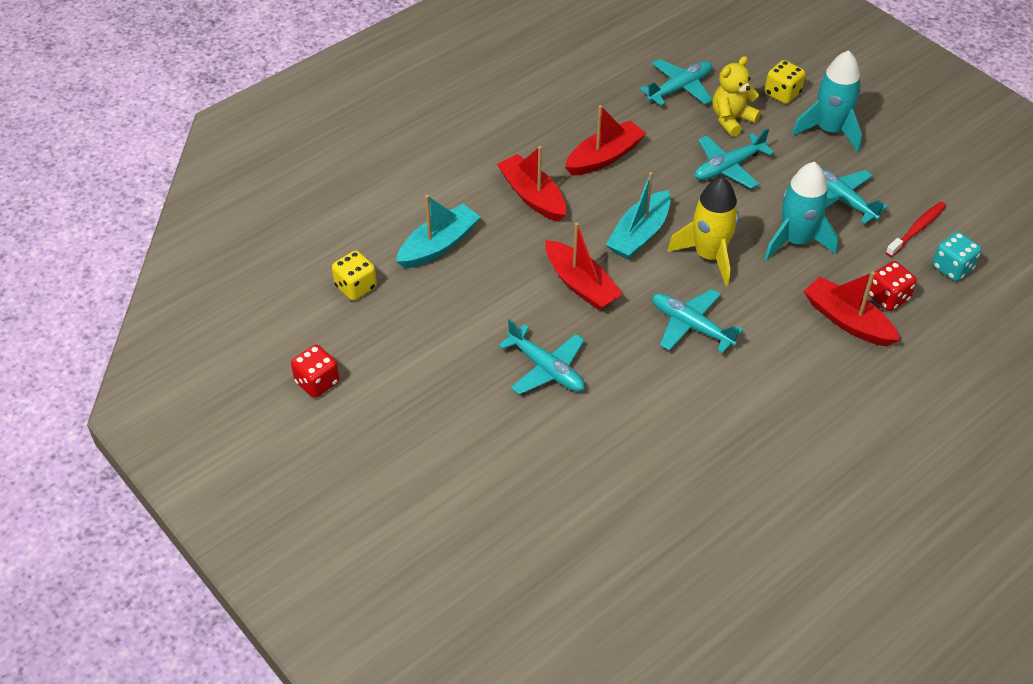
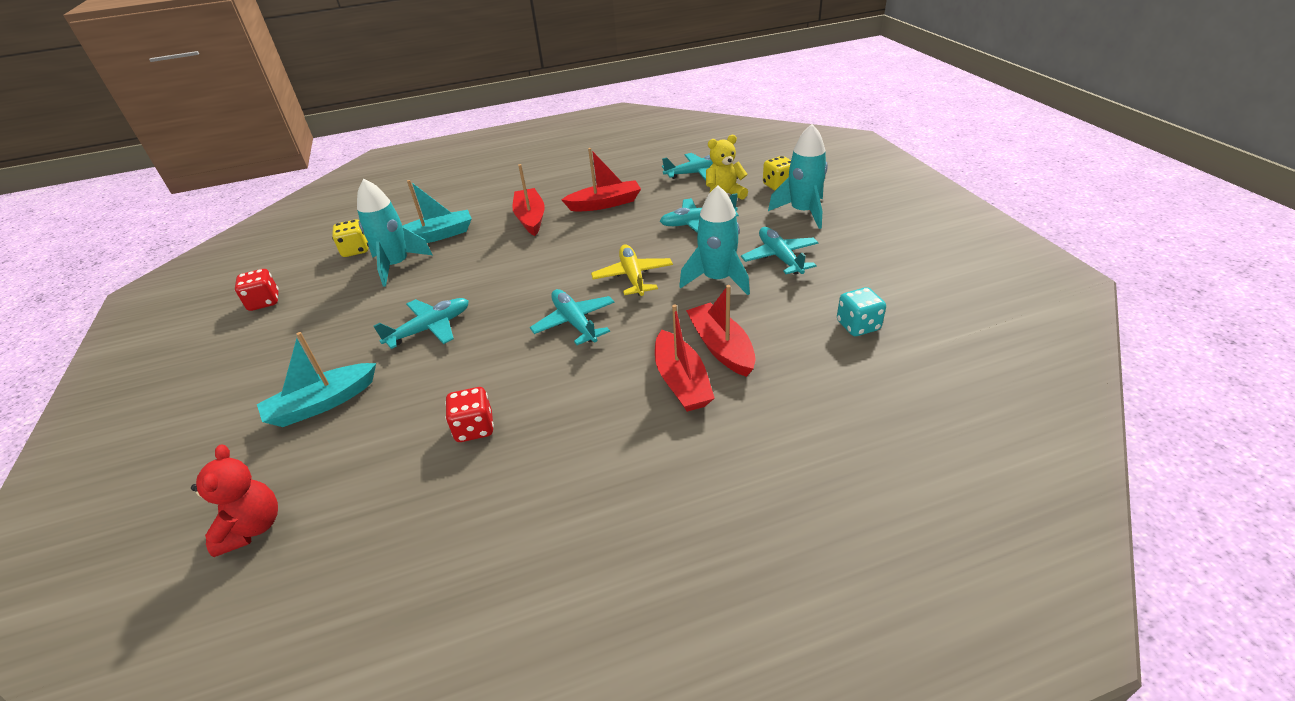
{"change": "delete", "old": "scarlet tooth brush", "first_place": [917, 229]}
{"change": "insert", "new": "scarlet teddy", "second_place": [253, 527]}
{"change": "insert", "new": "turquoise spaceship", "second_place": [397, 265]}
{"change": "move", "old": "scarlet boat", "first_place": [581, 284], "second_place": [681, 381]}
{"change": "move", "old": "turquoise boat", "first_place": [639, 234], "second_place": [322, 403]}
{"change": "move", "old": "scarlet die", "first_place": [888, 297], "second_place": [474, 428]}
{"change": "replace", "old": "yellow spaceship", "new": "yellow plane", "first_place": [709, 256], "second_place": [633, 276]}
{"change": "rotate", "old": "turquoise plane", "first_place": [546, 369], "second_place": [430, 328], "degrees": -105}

※ ※ ※

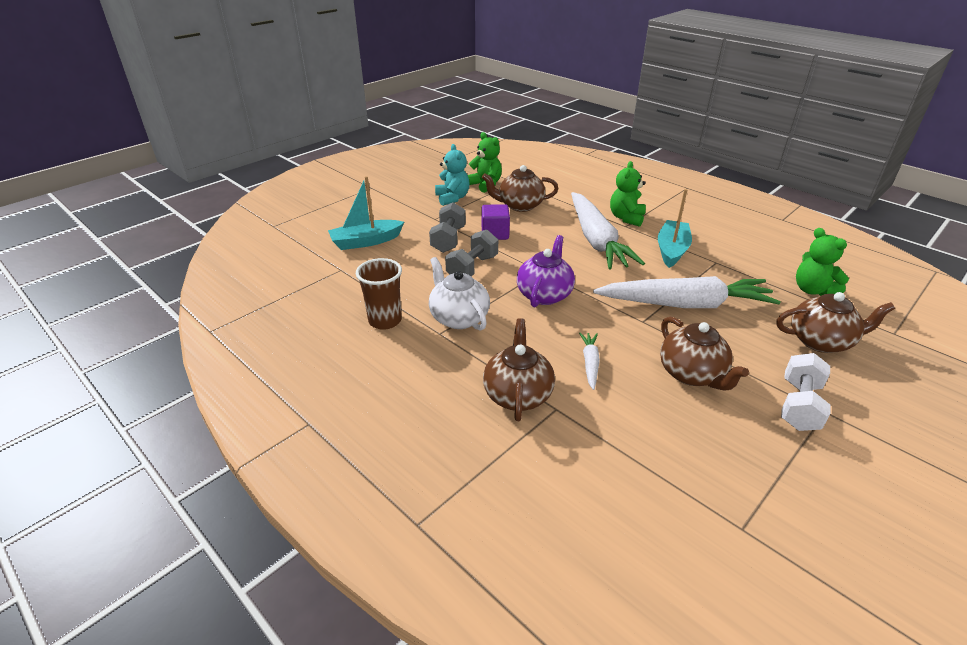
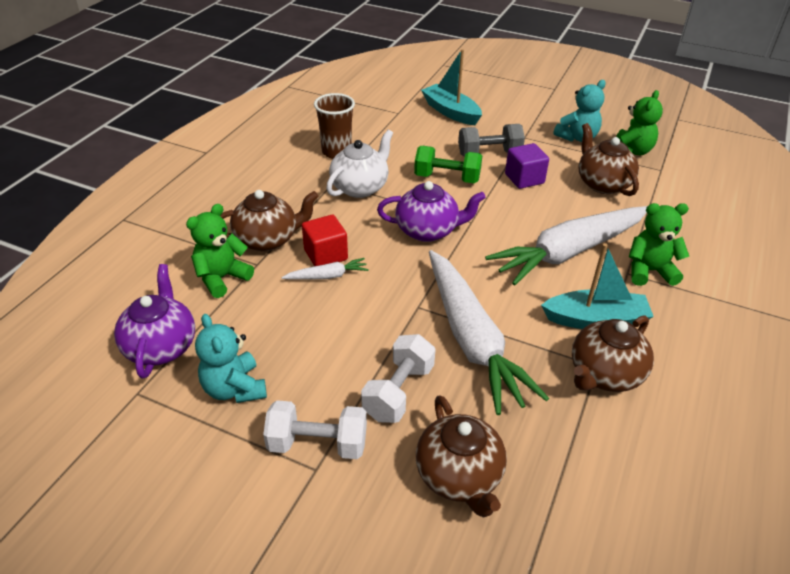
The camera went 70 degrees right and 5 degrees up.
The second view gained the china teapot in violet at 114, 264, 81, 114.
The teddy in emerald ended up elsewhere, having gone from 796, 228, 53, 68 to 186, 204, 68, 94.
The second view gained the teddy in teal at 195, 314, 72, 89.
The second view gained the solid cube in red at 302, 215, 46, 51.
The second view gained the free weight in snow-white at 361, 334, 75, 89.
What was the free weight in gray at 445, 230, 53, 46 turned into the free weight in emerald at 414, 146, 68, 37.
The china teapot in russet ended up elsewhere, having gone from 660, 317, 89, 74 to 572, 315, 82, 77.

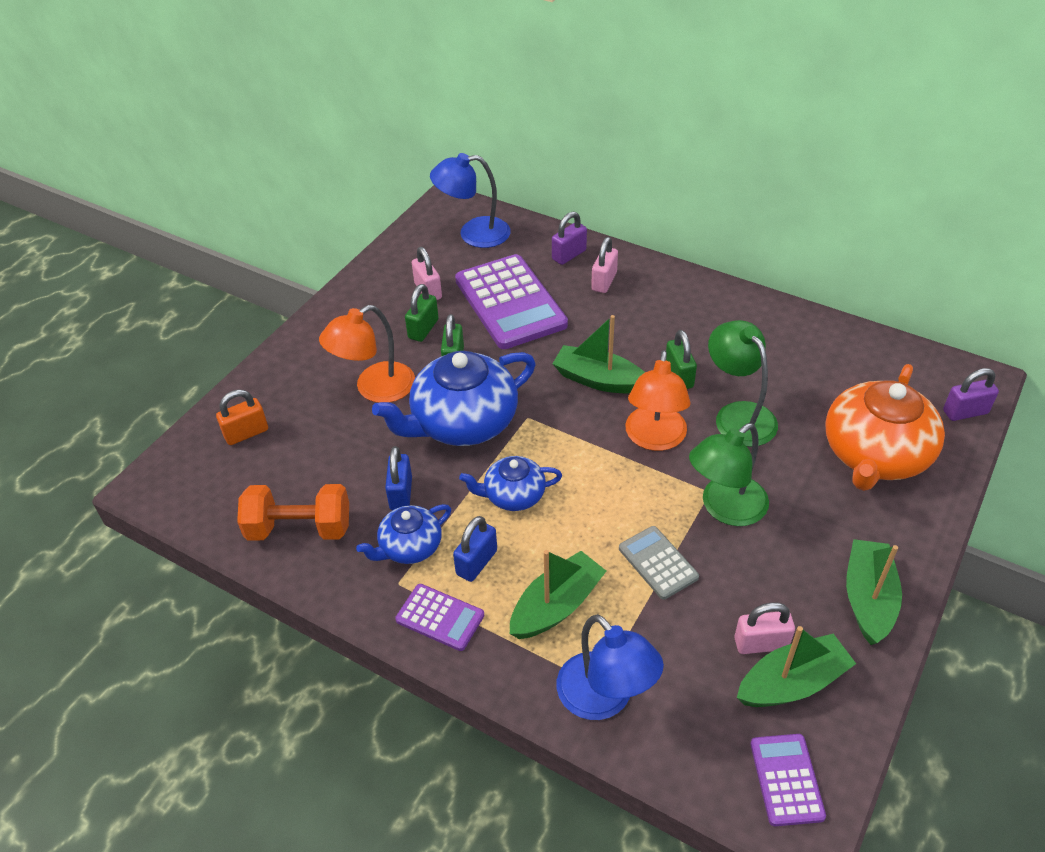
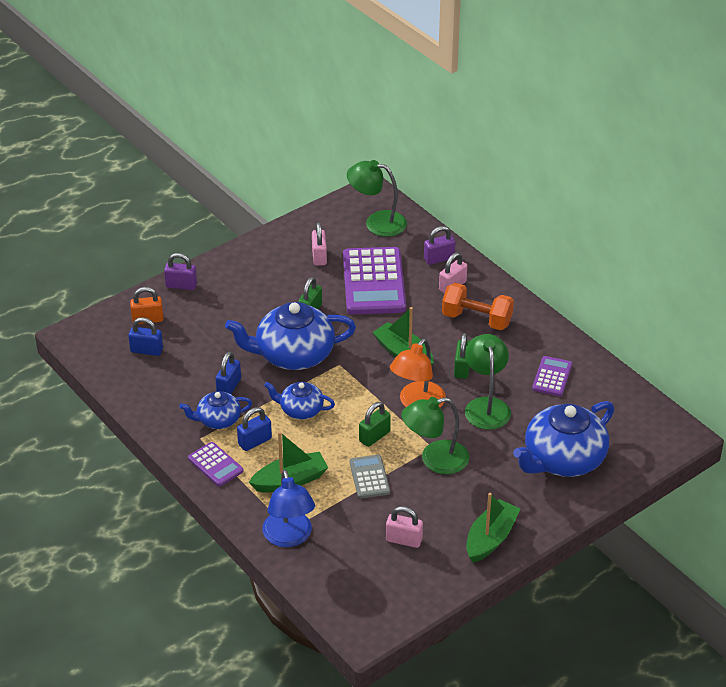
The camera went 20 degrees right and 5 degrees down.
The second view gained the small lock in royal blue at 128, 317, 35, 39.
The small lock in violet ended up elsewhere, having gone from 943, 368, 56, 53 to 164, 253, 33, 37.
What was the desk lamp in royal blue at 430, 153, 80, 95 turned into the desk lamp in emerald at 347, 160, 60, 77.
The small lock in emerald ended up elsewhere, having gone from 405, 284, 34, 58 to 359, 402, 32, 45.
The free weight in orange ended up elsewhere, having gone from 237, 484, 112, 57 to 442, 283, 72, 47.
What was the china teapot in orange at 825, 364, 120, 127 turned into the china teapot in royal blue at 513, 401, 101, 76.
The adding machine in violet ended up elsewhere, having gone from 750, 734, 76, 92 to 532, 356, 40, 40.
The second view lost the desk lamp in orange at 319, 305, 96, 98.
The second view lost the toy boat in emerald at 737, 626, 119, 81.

※ ※ ※

■ **WORK TO BE COMPLETED**: In the data above, find the line with "The camera went 70" and the line with "The second view gained the solid". Retype both, plus every line between them, exactly.

■ **REPLY TO THE TASK**:
The camera went 70 degrees right and 5 degrees up.
The second view gained the china teapot in violet at 114, 264, 81, 114.
The teddy in emerald ended up elsewhere, having gone from 796, 228, 53, 68 to 186, 204, 68, 94.
The second view gained the teddy in teal at 195, 314, 72, 89.
The second view gained the solid cube in red at 302, 215, 46, 51.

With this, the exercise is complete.